(Dataset items)
———

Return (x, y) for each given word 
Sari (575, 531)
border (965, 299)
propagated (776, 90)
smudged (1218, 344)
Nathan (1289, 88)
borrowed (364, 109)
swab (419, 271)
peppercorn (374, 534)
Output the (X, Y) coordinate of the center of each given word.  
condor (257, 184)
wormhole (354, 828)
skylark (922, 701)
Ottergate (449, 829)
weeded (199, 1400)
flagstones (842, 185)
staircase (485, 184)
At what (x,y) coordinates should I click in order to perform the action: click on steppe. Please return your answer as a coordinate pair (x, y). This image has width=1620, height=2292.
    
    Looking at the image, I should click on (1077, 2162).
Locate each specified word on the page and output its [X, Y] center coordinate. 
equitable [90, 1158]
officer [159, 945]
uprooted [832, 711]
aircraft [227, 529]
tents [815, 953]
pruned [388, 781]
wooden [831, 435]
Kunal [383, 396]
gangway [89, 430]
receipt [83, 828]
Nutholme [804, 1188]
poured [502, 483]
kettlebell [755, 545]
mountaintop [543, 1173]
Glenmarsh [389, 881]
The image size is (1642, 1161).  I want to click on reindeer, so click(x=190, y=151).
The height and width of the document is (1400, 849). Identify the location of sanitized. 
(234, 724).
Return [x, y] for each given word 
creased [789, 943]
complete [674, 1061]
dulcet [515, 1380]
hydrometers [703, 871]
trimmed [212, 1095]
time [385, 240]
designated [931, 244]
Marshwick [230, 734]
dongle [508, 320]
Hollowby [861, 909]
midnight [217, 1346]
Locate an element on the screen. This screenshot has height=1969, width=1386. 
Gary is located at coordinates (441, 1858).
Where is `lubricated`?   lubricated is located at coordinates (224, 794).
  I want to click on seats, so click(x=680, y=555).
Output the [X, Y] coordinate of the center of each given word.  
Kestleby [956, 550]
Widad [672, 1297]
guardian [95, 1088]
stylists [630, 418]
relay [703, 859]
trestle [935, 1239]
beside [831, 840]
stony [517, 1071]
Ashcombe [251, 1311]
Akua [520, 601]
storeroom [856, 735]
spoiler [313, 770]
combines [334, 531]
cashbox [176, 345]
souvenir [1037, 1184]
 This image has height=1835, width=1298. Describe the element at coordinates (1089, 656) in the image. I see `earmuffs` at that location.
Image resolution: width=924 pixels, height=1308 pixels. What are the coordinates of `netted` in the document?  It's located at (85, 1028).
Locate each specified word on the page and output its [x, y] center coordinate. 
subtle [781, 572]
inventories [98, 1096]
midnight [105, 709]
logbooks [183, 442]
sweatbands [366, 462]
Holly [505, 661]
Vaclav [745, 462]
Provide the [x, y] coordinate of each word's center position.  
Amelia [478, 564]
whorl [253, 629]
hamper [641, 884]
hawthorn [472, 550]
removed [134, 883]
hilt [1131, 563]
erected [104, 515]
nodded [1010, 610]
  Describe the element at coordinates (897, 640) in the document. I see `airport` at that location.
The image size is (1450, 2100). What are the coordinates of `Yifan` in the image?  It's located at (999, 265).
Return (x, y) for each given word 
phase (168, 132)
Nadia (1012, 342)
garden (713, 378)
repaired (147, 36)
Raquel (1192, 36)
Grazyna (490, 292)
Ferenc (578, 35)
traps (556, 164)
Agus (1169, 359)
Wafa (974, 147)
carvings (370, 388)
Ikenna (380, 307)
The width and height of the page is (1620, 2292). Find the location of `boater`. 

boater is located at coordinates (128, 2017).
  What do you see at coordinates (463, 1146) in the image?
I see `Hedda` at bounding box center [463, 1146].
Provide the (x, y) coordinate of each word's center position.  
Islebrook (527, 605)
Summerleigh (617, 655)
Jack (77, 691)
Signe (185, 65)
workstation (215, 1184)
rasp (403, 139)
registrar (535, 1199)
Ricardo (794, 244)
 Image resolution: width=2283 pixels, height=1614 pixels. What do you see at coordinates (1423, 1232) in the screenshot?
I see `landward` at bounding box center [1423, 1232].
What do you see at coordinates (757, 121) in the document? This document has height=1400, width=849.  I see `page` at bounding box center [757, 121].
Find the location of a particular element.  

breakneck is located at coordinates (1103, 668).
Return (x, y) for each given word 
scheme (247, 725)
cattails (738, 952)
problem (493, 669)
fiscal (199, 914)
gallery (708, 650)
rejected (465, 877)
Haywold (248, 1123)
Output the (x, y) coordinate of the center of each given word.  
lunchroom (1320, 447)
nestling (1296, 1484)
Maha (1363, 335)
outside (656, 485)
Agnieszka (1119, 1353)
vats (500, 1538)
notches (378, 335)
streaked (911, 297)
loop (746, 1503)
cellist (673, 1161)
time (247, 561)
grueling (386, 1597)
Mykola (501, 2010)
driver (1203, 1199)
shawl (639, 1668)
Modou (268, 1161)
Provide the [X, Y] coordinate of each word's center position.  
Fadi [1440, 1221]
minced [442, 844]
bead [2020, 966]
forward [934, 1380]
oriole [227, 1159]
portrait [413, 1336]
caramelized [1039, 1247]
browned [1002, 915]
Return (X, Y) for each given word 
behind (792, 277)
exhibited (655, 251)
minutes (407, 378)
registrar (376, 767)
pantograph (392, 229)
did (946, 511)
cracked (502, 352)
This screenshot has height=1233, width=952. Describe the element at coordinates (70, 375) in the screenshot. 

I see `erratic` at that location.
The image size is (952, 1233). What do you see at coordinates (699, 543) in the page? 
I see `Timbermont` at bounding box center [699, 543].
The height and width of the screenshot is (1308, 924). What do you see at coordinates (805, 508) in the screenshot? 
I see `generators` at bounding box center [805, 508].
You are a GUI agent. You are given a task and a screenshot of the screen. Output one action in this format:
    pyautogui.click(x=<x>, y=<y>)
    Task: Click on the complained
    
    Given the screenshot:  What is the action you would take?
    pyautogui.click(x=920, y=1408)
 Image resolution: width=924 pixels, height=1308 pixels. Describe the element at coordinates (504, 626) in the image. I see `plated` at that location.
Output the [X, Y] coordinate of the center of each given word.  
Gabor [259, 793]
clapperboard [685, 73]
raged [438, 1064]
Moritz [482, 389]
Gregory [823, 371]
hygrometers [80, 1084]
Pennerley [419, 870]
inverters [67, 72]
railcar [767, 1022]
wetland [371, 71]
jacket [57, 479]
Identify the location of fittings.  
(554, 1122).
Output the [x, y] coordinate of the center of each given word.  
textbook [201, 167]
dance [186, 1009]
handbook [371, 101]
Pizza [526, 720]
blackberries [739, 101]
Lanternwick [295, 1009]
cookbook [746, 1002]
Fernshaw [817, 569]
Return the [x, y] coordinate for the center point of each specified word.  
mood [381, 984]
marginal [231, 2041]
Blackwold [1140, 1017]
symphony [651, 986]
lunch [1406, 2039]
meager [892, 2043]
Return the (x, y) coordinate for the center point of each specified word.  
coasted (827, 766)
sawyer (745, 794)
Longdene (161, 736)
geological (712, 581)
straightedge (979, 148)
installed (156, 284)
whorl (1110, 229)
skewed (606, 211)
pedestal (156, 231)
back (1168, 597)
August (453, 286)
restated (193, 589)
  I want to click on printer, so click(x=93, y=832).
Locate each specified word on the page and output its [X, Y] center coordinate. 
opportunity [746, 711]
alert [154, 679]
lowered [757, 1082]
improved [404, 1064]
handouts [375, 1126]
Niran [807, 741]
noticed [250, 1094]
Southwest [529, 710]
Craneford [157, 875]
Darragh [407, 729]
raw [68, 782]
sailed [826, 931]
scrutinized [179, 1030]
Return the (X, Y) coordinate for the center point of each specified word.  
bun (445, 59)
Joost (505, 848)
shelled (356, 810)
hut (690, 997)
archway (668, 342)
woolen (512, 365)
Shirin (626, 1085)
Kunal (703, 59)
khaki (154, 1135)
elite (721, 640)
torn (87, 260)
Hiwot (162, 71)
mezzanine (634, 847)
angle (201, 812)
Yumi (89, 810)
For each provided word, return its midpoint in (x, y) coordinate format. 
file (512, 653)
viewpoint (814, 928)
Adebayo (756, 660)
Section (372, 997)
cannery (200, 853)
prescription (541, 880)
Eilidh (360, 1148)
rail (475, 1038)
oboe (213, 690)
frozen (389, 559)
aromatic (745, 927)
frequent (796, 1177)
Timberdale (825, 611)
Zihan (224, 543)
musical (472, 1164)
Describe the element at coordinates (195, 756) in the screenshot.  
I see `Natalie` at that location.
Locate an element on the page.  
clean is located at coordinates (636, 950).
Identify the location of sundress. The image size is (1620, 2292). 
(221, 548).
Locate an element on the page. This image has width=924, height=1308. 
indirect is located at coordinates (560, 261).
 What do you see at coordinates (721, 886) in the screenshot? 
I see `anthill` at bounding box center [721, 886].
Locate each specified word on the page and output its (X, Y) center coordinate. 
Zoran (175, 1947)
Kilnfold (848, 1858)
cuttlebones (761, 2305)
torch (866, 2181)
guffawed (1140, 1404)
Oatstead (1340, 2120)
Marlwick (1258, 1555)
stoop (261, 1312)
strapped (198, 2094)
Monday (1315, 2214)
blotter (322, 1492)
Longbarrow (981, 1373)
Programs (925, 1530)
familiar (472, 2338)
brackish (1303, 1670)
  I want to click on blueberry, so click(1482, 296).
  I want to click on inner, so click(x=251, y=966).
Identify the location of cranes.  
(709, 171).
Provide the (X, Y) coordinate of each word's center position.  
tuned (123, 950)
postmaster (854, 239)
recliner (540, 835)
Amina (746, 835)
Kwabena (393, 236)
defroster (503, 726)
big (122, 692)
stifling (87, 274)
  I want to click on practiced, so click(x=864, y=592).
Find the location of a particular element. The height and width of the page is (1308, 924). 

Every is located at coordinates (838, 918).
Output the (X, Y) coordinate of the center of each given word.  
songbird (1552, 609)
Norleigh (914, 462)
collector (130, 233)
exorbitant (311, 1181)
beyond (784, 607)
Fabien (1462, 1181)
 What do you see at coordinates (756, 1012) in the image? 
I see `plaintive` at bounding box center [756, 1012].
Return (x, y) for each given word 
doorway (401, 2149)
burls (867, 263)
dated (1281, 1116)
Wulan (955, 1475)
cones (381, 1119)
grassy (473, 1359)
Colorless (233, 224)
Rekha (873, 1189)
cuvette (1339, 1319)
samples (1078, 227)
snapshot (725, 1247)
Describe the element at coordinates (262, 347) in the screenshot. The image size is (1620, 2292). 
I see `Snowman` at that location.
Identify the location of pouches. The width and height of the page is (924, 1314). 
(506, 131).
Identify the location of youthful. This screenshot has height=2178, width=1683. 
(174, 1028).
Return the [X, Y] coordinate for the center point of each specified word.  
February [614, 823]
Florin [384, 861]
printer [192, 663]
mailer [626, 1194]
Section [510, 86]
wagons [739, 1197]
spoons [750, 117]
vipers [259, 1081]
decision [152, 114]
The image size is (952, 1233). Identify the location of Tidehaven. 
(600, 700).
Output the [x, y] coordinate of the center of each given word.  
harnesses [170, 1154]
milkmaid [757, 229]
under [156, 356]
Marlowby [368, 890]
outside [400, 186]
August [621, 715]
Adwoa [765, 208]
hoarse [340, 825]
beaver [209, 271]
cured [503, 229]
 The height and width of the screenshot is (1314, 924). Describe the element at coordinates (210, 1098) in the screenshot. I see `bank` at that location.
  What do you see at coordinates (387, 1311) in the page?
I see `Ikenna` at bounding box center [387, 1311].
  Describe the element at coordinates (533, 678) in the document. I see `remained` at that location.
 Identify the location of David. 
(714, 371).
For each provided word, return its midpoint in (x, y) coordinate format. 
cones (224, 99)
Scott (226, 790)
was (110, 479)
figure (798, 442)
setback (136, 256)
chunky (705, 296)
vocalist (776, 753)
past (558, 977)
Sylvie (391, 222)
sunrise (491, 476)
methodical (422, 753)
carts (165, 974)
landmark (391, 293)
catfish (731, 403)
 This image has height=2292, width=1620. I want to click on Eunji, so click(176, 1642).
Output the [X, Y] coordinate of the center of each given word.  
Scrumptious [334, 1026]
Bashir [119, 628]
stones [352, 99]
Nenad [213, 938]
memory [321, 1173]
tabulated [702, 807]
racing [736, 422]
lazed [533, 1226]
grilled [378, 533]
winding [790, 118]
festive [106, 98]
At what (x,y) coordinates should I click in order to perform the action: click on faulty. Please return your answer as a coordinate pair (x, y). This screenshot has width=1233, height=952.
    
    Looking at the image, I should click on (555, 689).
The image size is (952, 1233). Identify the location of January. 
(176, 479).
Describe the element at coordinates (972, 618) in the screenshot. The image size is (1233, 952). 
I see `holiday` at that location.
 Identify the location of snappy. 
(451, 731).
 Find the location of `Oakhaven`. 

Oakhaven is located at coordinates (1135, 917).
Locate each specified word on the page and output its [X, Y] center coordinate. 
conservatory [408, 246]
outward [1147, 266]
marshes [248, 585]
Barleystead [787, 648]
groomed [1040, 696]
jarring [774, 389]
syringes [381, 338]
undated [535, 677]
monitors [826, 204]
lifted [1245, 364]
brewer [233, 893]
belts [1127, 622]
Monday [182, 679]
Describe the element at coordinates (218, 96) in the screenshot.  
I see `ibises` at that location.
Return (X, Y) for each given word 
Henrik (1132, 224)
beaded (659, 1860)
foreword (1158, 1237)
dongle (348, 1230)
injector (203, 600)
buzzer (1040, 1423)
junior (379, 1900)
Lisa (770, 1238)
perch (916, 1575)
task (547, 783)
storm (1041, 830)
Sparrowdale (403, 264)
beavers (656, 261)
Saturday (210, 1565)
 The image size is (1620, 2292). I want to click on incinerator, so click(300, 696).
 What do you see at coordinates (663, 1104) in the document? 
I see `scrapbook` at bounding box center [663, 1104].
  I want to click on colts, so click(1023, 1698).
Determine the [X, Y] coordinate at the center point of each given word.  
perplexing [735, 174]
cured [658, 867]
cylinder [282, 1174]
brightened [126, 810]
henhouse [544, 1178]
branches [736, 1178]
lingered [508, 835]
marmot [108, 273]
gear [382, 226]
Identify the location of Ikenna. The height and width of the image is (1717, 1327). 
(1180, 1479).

———

■ **Stated goal**: Starting at the line of the listing that has "receipt [83, 828]" and stopping after the line that has "logbooks [183, 442]", write out only those lines again, substituting "dumbbell" for "kettlebell" and keeping everything else the same.

■ **Written solution**:
receipt [83, 828]
Nutholme [804, 1188]
poured [502, 483]
dumbbell [755, 545]
mountaintop [543, 1173]
Glenmarsh [389, 881]
The image size is (1642, 1161).  I want to click on reindeer, so click(x=190, y=151).
The height and width of the document is (1400, 849). Identify the location of sanitized. 
(234, 724).
Return [x, y] for each given word 
creased [789, 943]
complete [674, 1061]
dulcet [515, 1380]
hydrometers [703, 871]
trimmed [212, 1095]
time [385, 240]
designated [931, 244]
Marshwick [230, 734]
dongle [508, 320]
Hollowby [861, 909]
midnight [217, 1346]
Locate an element on the screen. This screenshot has height=1969, width=1386. 
Gary is located at coordinates (441, 1858).
Where is `lubricated`?   lubricated is located at coordinates (224, 794).
  I want to click on seats, so click(x=680, y=555).
Output the [X, Y] coordinate of the center of each given word.  
Kestleby [956, 550]
Widad [672, 1297]
guardian [95, 1088]
stylists [630, 418]
relay [703, 859]
trestle [935, 1239]
beside [831, 840]
stony [517, 1071]
Ashcombe [251, 1311]
Akua [520, 601]
storeroom [856, 735]
spoiler [313, 770]
combines [334, 531]
cashbox [176, 345]
souvenir [1037, 1184]
 This image has height=1835, width=1298. Describe the element at coordinates (1089, 656) in the image. I see `earmuffs` at that location.
Image resolution: width=924 pixels, height=1308 pixels. What are the coordinates of `netted` in the document?  It's located at (85, 1028).
Locate each specified word on the page and output its [x, y] center coordinate. 
subtle [781, 572]
inventories [98, 1096]
midnight [105, 709]
logbooks [183, 442]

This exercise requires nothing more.